───── Material for this task ─────

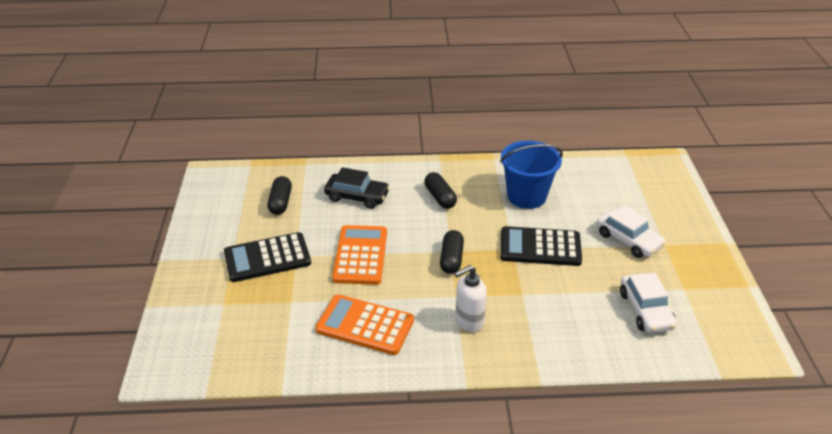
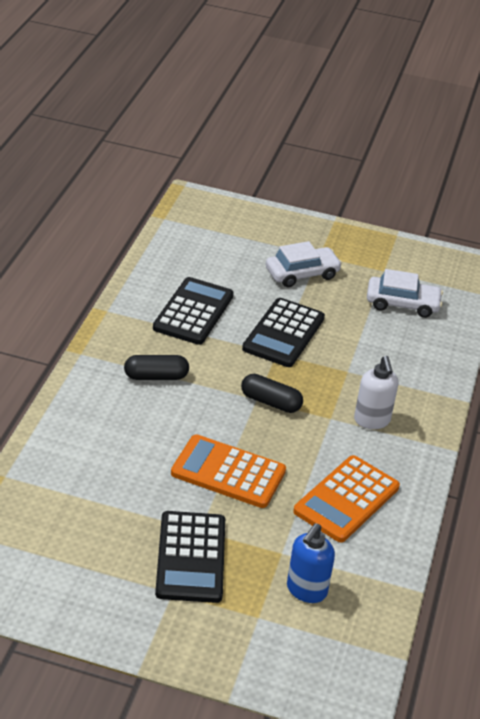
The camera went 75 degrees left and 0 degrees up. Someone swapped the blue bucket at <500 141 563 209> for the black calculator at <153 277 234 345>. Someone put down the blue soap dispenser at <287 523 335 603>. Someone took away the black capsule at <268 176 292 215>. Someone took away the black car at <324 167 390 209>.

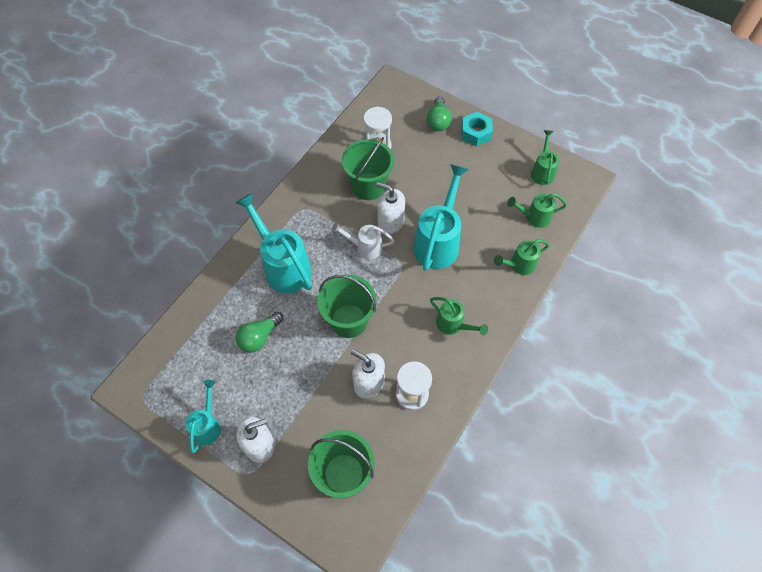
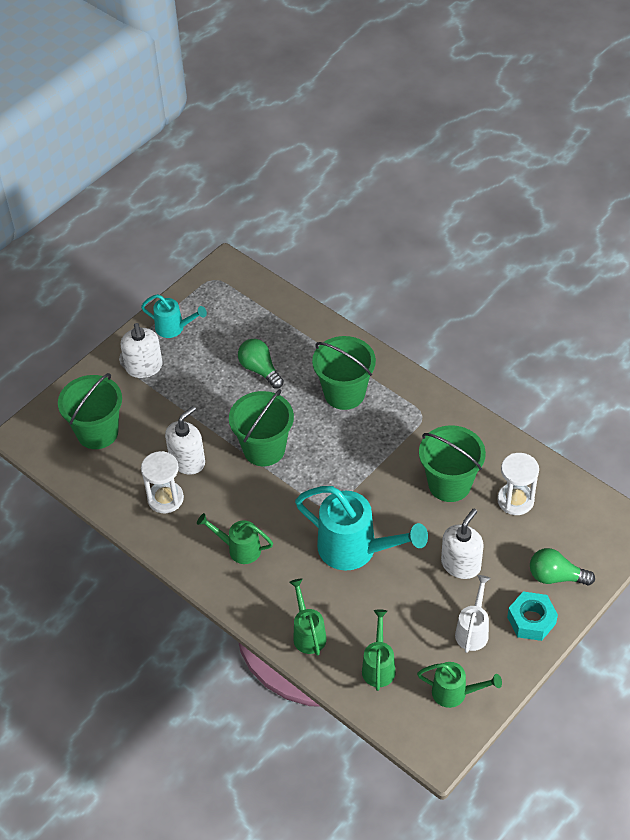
The camera went 100 degrees right and 10 degrees down. Someone rotated the green watering can at <430 297 488 336> by 60 degrees clockwise. Someone swapped the turquoise watering can at <235 193 312 293> for the green bucket at <312 336 376 410>. Someone carried the white soap dispenser from <376 182 405 234> to <441 508 484 579>. Someone carried the white watering can from <331 222 394 259> to <455 575 490 653>.

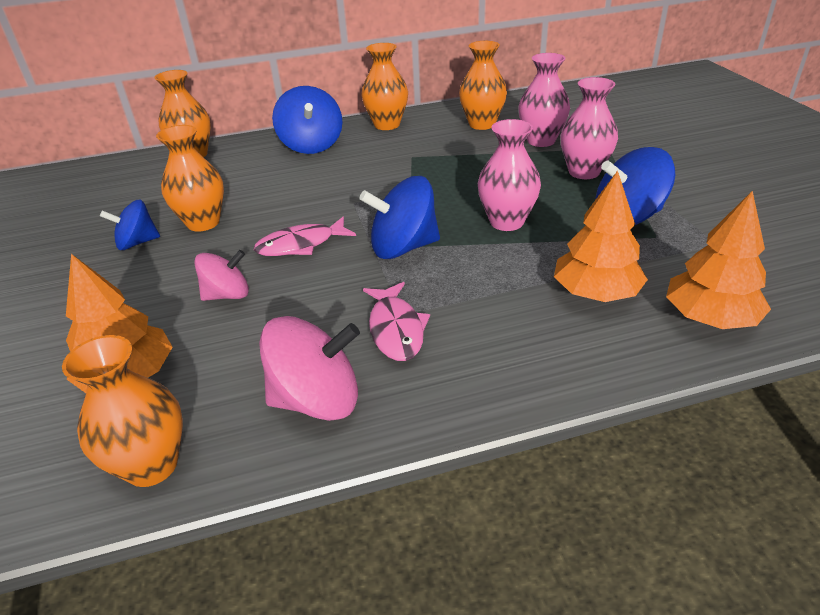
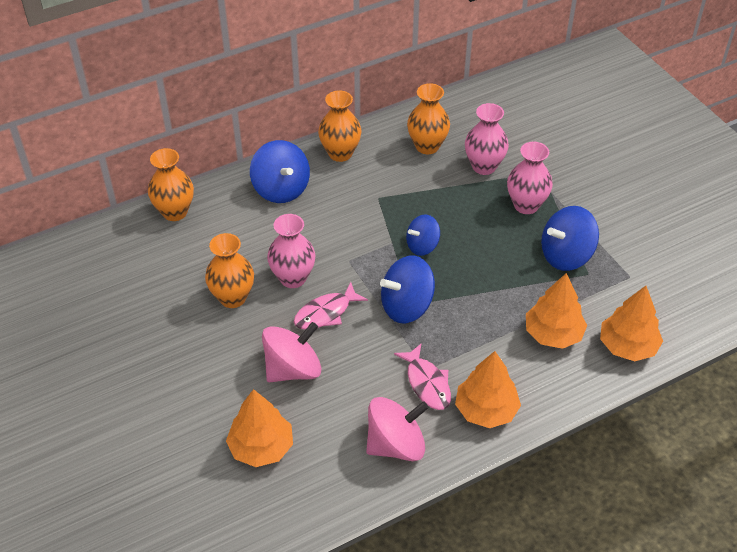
The camera went 15 degrees left and 10 degrees up. Someone scaled the pink spinning top at <194 250 249 301> by 1.57. Someone carried the pink vase from <478 119 541 231> to <267 214 315 288>. Someone carried the blue spinning top from <100 199 160 250> to <406 214 440 256>. Someone put down the orange tree at <455 351 521 428>. Someone took away the orange vase at <62 335 183 487>.

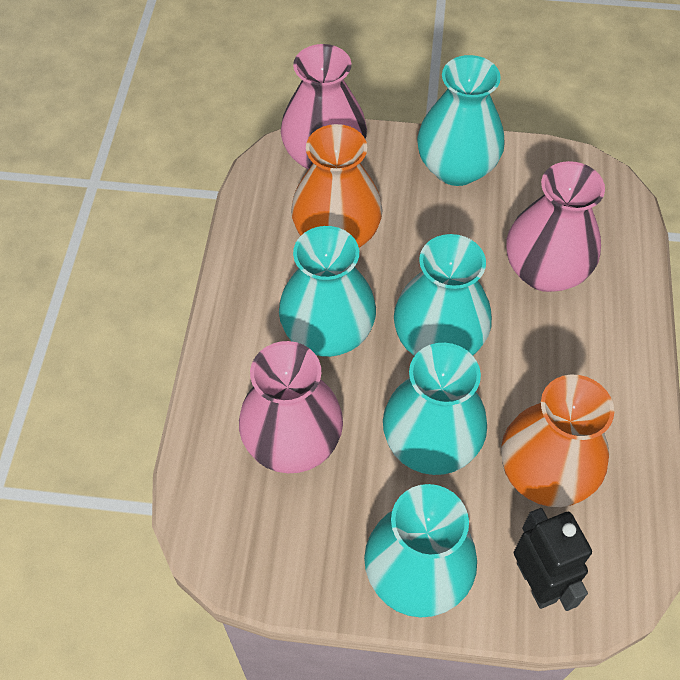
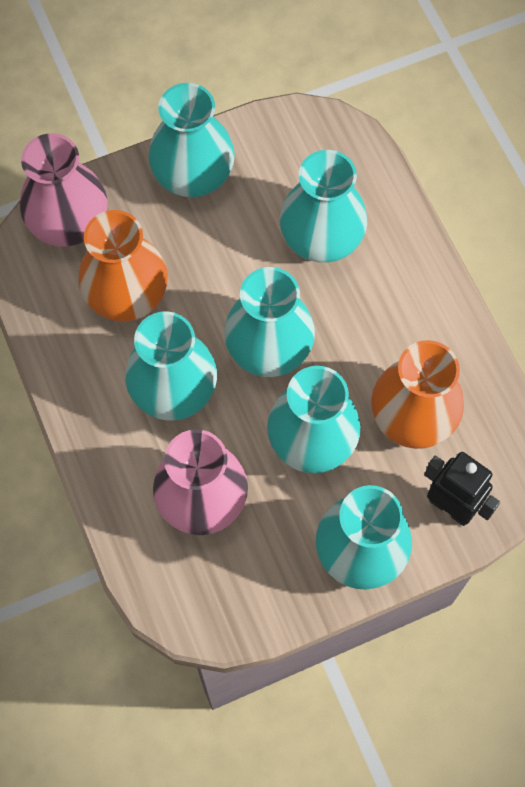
The camera went 30 degrees left and 10 degrees up. Someone repainted the pink vase at <506 161 605 292>, which became the turquoise vase at <280 150 367 263>.

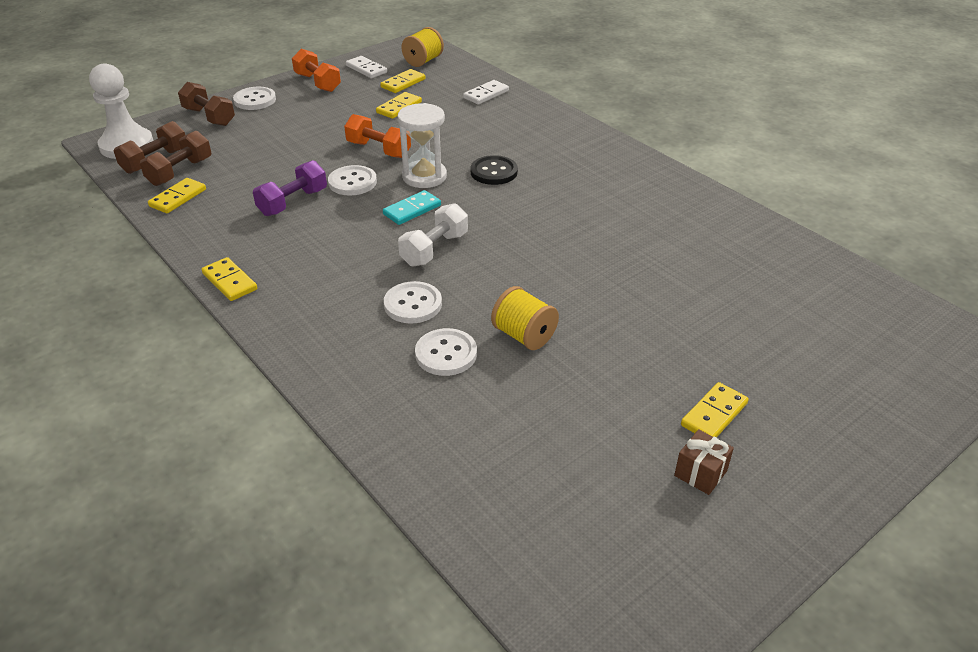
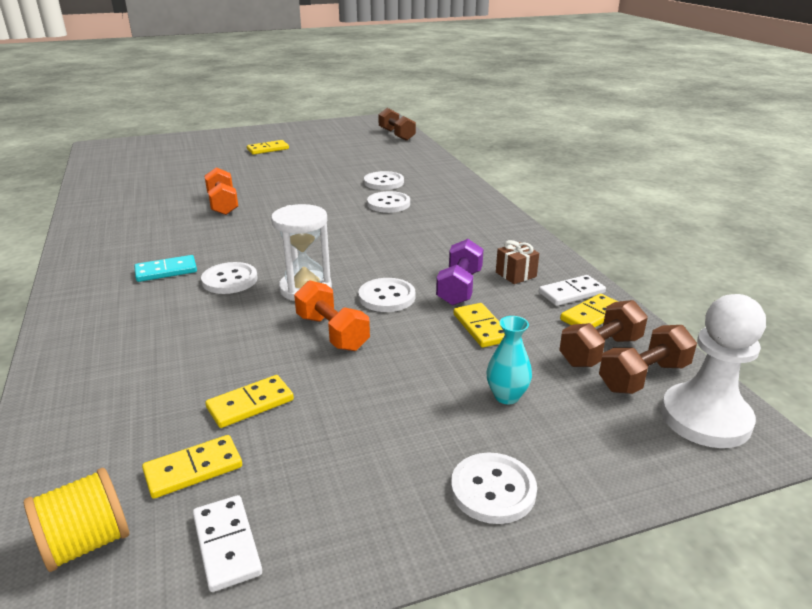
The camera went 160 degrees left and 10 degrees down. Someone carried the turquoise domino from <383 190 441 225> to <134 255 197 282>. Someone repainted the black button at <471 155 518 185>, which became the white button at <201 262 258 294>. Someone carried the orange dumbbell from <292 49 341 92> to <205 167 238 215>. Someone carried the brown dumbbell from <178 82 235 126> to <378 108 416 141>. Someone rotated the purple dumbbell at <253 160 327 216> by 45 degrees counterclockwise. Someone carried the yellow domino from <202 257 257 301> to <454 303 505 348>. Someone put down the turquoise vase at <487 316 532 404>. Someone carried the brown gift from <674 429 734 495> to <496 240 539 284>. Someone carried the white domino from <463 80 509 105> to <539 275 606 306>. Someone took away the white dumbbell at <398 203 468 266>. Someone took away the yellow spool at <491 286 559 350>.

─────

## Brief
Copy each line of the data above that holds "pink".

## Output of the exercise
The camera went 15 degrees left and 10 degrees up. Someone scaled the pink spinning top at <194 250 249 301> by 1.57. Someone carried the pink vase from <478 119 541 231> to <267 214 315 288>. Someone carried the blue spinning top from <100 199 160 250> to <406 214 440 256>. Someone put down the orange tree at <455 351 521 428>. Someone took away the orange vase at <62 335 183 487>.
The camera went 30 degrees left and 10 degrees up. Someone repainted the pink vase at <506 161 605 292>, which became the turquoise vase at <280 150 367 263>.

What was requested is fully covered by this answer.